Prompt> Without the pictures, output the records below word for word.

Task input below:

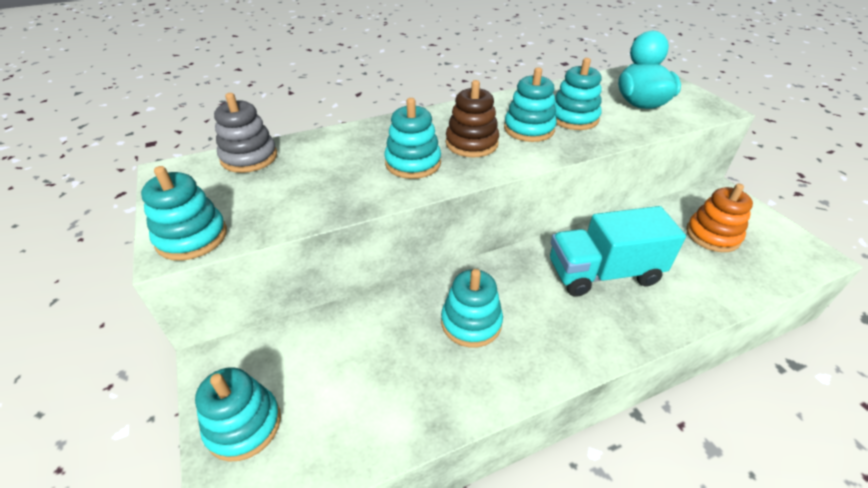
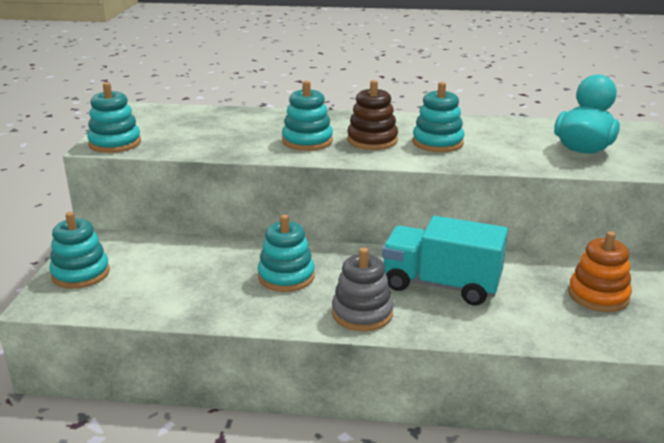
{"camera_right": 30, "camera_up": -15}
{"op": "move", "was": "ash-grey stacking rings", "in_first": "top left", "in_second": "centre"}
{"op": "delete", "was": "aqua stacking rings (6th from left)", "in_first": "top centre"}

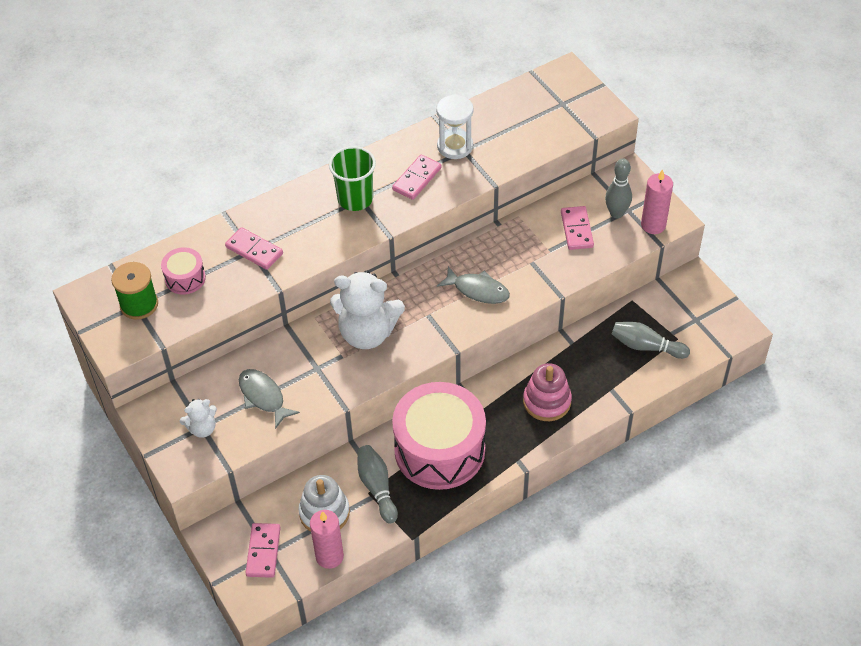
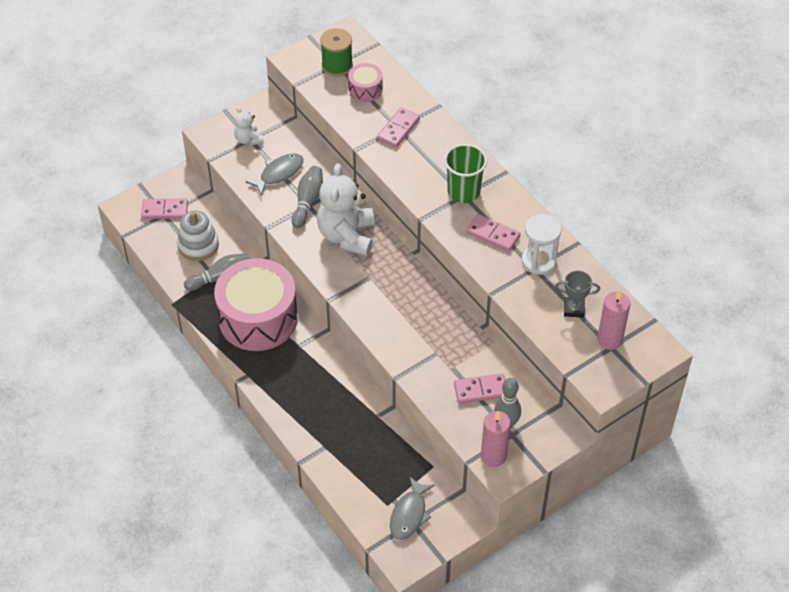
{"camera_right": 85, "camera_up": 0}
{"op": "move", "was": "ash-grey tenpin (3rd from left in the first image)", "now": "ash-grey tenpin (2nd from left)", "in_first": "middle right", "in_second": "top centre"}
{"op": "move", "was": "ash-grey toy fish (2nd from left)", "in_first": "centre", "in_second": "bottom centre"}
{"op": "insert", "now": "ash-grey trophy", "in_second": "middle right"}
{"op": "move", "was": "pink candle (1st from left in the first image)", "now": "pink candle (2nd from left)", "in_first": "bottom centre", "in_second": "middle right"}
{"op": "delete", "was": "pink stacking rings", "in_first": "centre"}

End of Task input.

Exercise result>
{"camera_right": 30, "camera_up": -15}
{"op": "move", "was": "ash-grey stacking rings", "in_first": "top left", "in_second": "centre"}
{"op": "delete", "was": "aqua stacking rings (6th from left)", "in_first": "top centre"}

{"camera_right": 85, "camera_up": 0}
{"op": "move", "was": "ash-grey tenpin (3rd from left in the first image)", "now": "ash-grey tenpin (2nd from left)", "in_first": "middle right", "in_second": "top centre"}
{"op": "move", "was": "ash-grey toy fish (2nd from left)", "in_first": "centre", "in_second": "bottom centre"}
{"op": "insert", "now": "ash-grey trophy", "in_second": "middle right"}
{"op": "move", "was": "pink candle (1st from left in the first image)", "now": "pink candle (2nd from left)", "in_first": "bottom centre", "in_second": "middle right"}
{"op": "delete", "was": "pink stacking rings", "in_first": "centre"}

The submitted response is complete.